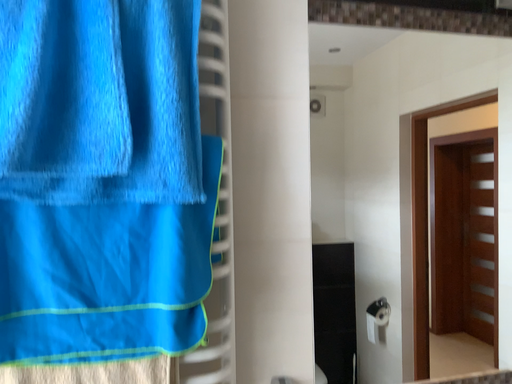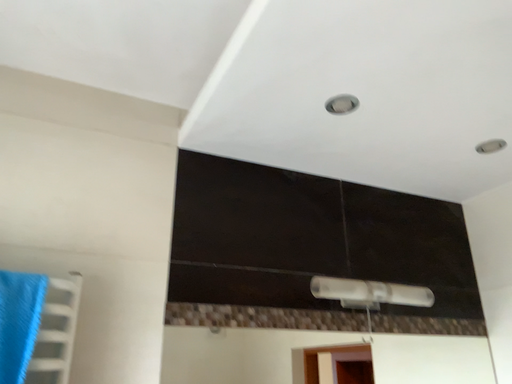
Question: How did the camera likely rotate when shooting the video?

Choices:
 (A) rotated downward
 (B) rotated upward

Answer: (B)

■ INSTRUCTION: Pull out the text of the items above word for word, leaving out the pictures.

■ SOLUTION FOR THIS PROBLEM:
Question: How did the camera likely rotate when shooting the video?

Choices:
 (A) rotated downward
 (B) rotated upward

Answer: (B)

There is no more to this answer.